◆ Required action
Among the lines below, copy exactly those from the one with "brown fish [146,358,231,388]" through the one with "brown screwdriver [150,467,235,521]", counting both ends.

◆ Input data
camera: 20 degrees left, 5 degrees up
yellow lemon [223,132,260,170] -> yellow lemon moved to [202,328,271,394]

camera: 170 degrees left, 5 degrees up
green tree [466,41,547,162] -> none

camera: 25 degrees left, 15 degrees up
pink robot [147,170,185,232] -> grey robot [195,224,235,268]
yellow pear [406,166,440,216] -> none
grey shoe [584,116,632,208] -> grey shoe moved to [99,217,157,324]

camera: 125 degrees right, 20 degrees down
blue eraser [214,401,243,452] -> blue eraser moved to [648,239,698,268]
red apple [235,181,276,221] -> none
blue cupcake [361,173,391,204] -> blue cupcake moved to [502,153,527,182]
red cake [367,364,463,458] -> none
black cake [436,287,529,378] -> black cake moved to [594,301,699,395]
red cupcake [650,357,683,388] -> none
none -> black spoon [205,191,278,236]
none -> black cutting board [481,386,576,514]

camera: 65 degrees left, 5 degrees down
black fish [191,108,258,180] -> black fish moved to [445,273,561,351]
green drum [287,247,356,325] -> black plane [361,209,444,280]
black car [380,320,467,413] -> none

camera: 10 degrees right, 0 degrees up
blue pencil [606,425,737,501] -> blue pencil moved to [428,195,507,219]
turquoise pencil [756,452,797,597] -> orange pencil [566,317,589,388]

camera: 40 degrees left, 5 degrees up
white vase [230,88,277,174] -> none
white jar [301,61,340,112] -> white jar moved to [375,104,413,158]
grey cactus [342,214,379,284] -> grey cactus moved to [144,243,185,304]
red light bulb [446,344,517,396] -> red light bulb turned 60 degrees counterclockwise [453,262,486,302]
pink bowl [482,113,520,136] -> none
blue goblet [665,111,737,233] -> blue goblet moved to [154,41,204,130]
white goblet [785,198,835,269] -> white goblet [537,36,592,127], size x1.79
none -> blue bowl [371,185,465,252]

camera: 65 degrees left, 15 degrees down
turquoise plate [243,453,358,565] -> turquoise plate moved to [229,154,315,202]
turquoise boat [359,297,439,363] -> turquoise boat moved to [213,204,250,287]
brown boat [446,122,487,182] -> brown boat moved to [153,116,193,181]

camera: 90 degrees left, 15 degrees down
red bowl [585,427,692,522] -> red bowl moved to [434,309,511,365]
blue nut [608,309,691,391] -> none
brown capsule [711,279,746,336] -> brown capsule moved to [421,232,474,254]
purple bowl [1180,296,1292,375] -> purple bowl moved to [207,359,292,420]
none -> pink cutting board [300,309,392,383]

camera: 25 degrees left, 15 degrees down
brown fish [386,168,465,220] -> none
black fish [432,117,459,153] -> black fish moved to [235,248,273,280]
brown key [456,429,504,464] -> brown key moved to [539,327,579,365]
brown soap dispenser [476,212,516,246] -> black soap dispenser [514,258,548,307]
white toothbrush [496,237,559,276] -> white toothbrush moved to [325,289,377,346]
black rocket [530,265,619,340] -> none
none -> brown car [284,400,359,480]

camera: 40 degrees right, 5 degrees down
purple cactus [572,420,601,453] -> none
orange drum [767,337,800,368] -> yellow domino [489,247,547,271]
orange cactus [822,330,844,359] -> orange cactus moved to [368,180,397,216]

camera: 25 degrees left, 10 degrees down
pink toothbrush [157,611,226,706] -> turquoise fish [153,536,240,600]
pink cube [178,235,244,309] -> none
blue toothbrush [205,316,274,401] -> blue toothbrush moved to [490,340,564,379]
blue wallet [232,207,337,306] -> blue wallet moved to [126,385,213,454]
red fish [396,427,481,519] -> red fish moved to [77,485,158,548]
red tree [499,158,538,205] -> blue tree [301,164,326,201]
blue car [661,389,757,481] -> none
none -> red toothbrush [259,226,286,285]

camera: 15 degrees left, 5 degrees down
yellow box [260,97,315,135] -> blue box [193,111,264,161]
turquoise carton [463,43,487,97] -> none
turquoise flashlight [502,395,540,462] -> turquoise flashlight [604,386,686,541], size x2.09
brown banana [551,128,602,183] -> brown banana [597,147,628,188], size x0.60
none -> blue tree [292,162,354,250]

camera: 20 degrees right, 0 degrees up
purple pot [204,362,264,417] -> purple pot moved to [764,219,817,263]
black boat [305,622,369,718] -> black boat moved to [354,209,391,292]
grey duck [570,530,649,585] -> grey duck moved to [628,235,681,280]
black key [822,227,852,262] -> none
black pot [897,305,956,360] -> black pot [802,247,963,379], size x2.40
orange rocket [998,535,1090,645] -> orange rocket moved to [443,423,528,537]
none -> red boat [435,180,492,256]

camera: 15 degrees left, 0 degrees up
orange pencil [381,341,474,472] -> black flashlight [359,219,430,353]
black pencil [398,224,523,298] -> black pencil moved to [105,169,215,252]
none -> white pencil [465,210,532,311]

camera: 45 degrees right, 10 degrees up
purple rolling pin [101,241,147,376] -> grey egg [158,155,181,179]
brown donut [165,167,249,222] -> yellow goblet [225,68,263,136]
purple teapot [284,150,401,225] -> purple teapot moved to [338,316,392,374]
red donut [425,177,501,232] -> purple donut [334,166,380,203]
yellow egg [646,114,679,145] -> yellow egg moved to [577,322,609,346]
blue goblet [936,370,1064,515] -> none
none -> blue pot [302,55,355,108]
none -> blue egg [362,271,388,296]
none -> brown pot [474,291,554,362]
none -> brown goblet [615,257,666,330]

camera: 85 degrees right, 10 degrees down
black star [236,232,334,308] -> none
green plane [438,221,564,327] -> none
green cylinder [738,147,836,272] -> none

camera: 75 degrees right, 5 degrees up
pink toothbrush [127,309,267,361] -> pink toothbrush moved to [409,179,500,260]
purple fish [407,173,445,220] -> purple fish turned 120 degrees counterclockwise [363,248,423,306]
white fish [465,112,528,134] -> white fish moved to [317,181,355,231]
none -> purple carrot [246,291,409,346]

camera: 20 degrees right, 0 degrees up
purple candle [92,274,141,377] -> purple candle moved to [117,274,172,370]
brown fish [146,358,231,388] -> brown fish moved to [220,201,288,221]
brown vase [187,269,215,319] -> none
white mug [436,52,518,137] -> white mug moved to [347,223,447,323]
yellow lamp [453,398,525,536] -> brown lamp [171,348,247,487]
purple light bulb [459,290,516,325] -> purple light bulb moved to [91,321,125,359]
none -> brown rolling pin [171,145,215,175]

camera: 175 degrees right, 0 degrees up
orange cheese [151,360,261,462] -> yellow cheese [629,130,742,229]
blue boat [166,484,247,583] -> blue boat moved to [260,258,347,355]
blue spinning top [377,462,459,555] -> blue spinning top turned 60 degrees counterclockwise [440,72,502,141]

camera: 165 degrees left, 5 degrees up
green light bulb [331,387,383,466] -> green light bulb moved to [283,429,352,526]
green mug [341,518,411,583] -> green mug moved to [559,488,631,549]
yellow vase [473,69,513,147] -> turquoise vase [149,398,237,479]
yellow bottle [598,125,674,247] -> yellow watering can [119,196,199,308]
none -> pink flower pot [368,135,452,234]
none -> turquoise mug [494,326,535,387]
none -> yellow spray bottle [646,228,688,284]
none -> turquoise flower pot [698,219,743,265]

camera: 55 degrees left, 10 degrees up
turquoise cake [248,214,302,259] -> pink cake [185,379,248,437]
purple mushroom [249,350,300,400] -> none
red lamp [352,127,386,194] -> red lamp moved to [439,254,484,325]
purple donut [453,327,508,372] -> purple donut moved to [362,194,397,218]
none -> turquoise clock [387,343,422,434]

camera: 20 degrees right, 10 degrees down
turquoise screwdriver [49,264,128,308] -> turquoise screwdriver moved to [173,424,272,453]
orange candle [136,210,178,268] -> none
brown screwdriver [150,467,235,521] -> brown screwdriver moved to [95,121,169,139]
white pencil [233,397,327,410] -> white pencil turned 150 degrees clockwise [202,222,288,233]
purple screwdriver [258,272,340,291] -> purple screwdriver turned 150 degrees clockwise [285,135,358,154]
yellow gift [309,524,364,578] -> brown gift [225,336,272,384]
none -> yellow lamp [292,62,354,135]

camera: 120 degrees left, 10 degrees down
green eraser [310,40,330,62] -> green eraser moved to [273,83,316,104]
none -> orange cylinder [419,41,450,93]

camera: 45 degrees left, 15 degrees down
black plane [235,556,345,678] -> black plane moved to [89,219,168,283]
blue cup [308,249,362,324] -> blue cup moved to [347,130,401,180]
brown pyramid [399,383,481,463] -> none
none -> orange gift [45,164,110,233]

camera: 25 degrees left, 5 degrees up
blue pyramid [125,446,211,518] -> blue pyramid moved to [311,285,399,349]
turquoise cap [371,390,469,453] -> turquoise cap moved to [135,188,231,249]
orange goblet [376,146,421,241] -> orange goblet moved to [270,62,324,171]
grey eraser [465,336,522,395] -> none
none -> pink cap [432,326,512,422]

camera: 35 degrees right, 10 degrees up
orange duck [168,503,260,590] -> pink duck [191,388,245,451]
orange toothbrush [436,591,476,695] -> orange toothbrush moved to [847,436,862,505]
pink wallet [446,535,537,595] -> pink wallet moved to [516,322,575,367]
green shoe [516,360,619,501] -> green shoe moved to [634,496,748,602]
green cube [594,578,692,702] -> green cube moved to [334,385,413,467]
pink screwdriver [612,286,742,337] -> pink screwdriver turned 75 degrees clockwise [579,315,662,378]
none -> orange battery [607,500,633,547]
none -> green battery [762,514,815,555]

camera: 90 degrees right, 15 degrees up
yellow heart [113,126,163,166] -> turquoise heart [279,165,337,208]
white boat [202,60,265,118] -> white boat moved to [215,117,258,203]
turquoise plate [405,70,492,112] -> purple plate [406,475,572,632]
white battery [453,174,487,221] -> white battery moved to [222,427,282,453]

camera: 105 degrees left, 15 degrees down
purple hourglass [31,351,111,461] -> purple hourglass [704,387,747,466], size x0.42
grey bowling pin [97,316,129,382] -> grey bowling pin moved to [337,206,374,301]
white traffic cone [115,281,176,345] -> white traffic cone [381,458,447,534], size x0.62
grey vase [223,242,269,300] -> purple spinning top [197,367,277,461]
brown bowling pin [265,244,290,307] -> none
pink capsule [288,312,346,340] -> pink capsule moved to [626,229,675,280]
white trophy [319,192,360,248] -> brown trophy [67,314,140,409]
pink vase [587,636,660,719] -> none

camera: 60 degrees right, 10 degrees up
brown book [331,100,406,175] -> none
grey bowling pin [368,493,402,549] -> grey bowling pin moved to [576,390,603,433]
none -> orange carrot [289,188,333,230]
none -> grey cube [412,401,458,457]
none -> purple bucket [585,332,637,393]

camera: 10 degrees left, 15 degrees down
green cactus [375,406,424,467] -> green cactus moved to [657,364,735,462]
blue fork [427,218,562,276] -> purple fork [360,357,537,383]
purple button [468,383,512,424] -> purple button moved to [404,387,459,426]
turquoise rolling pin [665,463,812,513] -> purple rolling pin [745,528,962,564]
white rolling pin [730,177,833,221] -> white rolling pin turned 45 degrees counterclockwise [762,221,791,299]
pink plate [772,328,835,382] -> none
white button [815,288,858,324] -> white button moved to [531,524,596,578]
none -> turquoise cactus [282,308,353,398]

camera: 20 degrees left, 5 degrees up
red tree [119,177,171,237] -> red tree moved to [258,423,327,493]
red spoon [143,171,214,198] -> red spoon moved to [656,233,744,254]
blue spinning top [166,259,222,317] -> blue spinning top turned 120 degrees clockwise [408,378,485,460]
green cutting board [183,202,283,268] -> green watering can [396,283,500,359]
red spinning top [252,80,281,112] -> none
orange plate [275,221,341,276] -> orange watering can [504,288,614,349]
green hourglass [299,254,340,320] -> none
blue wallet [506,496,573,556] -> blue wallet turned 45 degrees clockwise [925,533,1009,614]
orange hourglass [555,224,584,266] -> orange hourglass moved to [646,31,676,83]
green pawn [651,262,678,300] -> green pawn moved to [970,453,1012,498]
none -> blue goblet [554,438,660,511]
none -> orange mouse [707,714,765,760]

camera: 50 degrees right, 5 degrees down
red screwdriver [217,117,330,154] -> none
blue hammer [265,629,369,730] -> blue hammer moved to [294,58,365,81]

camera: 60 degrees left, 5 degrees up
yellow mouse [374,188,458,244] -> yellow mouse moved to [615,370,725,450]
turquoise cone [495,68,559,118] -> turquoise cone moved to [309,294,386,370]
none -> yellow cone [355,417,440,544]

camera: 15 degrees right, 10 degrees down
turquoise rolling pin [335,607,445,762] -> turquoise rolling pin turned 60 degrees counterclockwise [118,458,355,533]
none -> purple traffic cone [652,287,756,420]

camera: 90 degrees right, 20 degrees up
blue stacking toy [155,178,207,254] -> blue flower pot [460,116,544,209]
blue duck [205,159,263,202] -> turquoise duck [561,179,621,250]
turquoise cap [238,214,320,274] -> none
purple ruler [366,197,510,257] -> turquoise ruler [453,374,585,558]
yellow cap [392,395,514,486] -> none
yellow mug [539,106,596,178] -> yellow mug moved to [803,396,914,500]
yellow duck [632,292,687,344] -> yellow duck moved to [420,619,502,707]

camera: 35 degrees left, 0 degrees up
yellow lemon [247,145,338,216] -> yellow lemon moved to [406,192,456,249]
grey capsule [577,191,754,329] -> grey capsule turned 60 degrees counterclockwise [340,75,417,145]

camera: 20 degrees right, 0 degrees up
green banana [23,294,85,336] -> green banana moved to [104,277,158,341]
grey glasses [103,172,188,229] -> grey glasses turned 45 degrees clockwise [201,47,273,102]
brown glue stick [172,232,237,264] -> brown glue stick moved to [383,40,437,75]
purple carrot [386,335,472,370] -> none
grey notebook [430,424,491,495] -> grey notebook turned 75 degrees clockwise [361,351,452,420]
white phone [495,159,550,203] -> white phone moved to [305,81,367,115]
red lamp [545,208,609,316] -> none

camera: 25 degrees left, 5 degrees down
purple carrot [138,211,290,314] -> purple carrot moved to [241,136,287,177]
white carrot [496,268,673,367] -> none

◆ Exercise answer
brown fish [146,358,231,388] -> brown fish moved to [220,201,288,221]
brown vase [187,269,215,319] -> none
white mug [436,52,518,137] -> white mug moved to [347,223,447,323]
yellow lamp [453,398,525,536] -> brown lamp [171,348,247,487]
purple light bulb [459,290,516,325] -> purple light bulb moved to [91,321,125,359]
none -> brown rolling pin [171,145,215,175]

camera: 175 degrees right, 0 degrees up
orange cheese [151,360,261,462] -> yellow cheese [629,130,742,229]
blue boat [166,484,247,583] -> blue boat moved to [260,258,347,355]
blue spinning top [377,462,459,555] -> blue spinning top turned 60 degrees counterclockwise [440,72,502,141]

camera: 165 degrees left, 5 degrees up
green light bulb [331,387,383,466] -> green light bulb moved to [283,429,352,526]
green mug [341,518,411,583] -> green mug moved to [559,488,631,549]
yellow vase [473,69,513,147] -> turquoise vase [149,398,237,479]
yellow bottle [598,125,674,247] -> yellow watering can [119,196,199,308]
none -> pink flower pot [368,135,452,234]
none -> turquoise mug [494,326,535,387]
none -> yellow spray bottle [646,228,688,284]
none -> turquoise flower pot [698,219,743,265]

camera: 55 degrees left, 10 degrees up
turquoise cake [248,214,302,259] -> pink cake [185,379,248,437]
purple mushroom [249,350,300,400] -> none
red lamp [352,127,386,194] -> red lamp moved to [439,254,484,325]
purple donut [453,327,508,372] -> purple donut moved to [362,194,397,218]
none -> turquoise clock [387,343,422,434]

camera: 20 degrees right, 10 degrees down
turquoise screwdriver [49,264,128,308] -> turquoise screwdriver moved to [173,424,272,453]
orange candle [136,210,178,268] -> none
brown screwdriver [150,467,235,521] -> brown screwdriver moved to [95,121,169,139]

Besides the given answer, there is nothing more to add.